- PROBLEM TO WORK ON: Because the entries hold pictures, reproduce only their words, exactly as written.

═════ DATA EXTRACTS

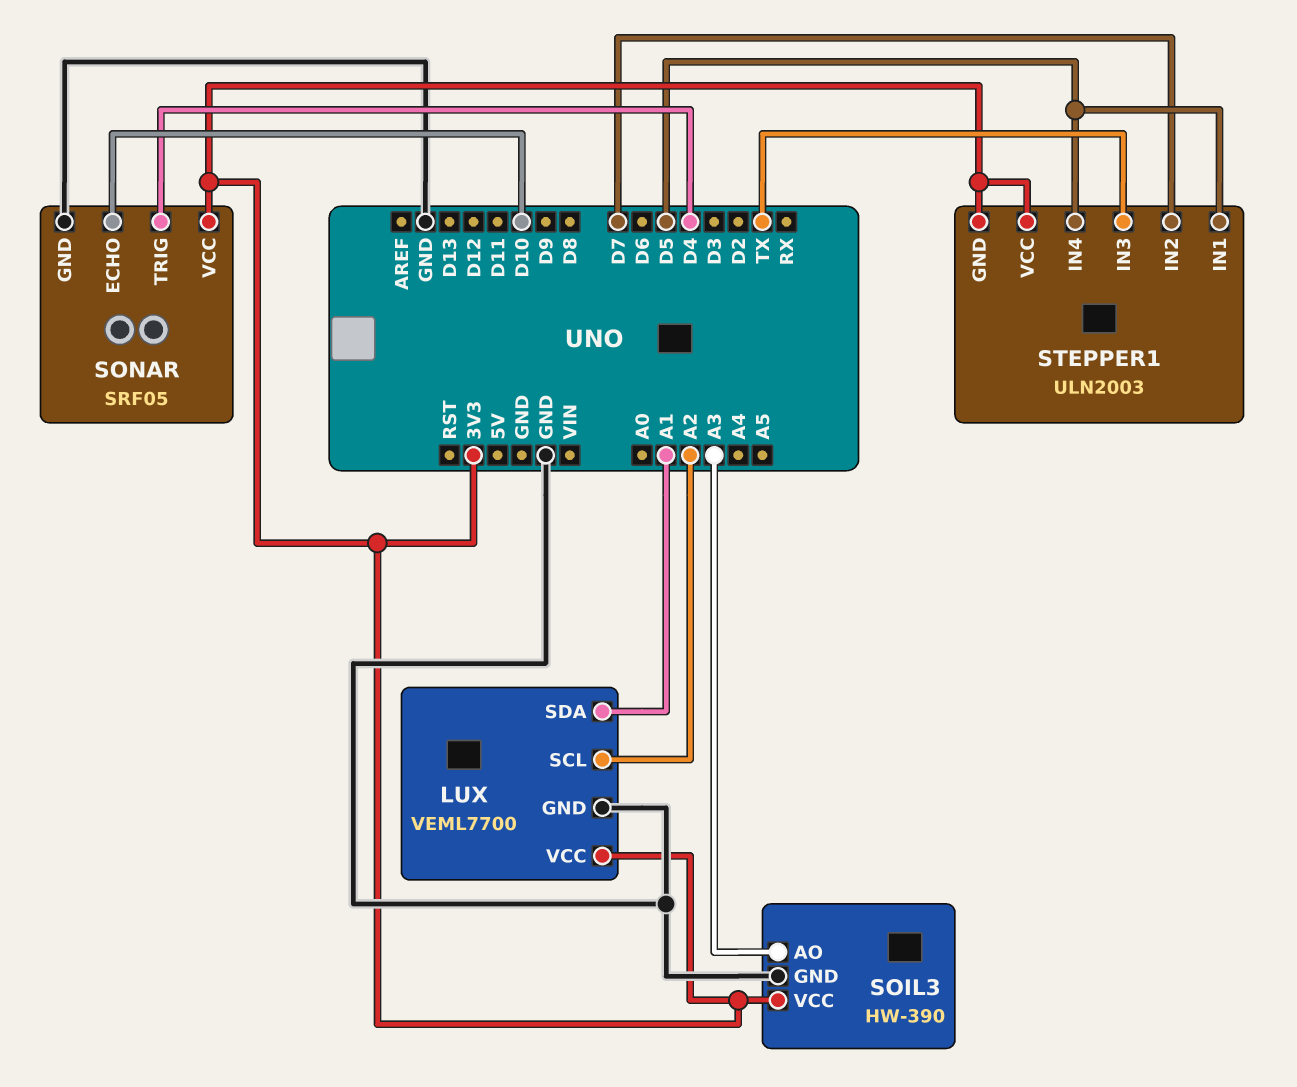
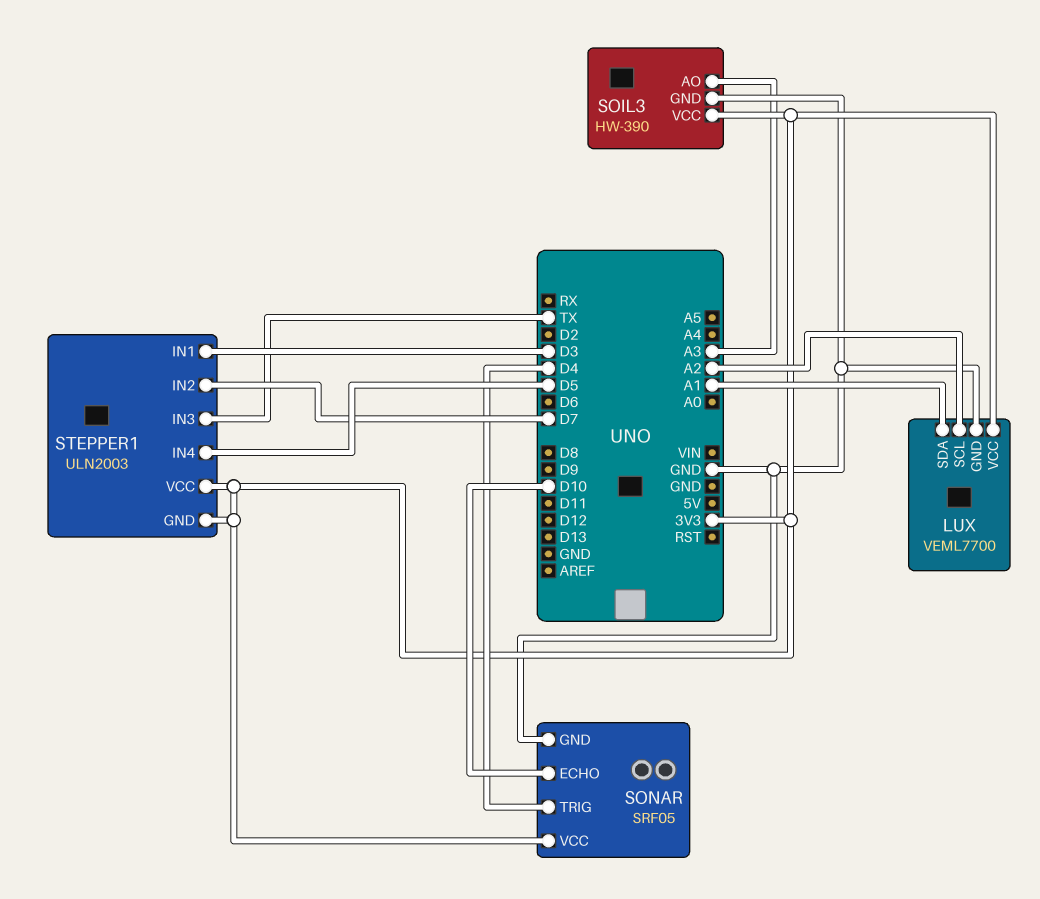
STEPPER1 pin IN1: D5 -> D3

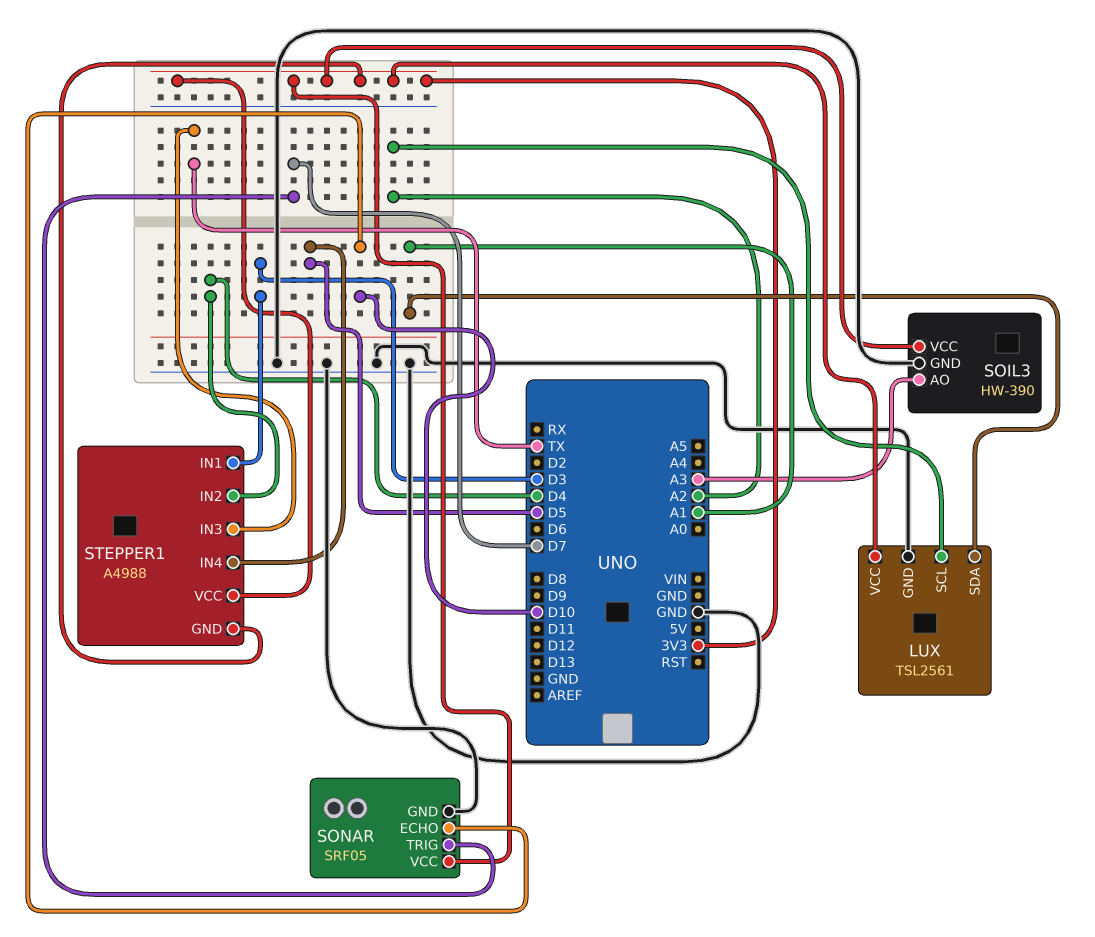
LUX: VEML7700 -> TSL2561
SONAR pin TRIG: D4 -> D7
STEPPER1: ULN2003 -> A4988
STEPPER1 pin IN2: D7 -> D4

══════════

- ANSWER BOX:
STEPPER1 pin IN1: D5 -> D3

LUX: VEML7700 -> TSL2561
SONAR pin TRIG: D4 -> D7
STEPPER1: ULN2003 -> A4988
STEPPER1 pin IN2: D7 -> D4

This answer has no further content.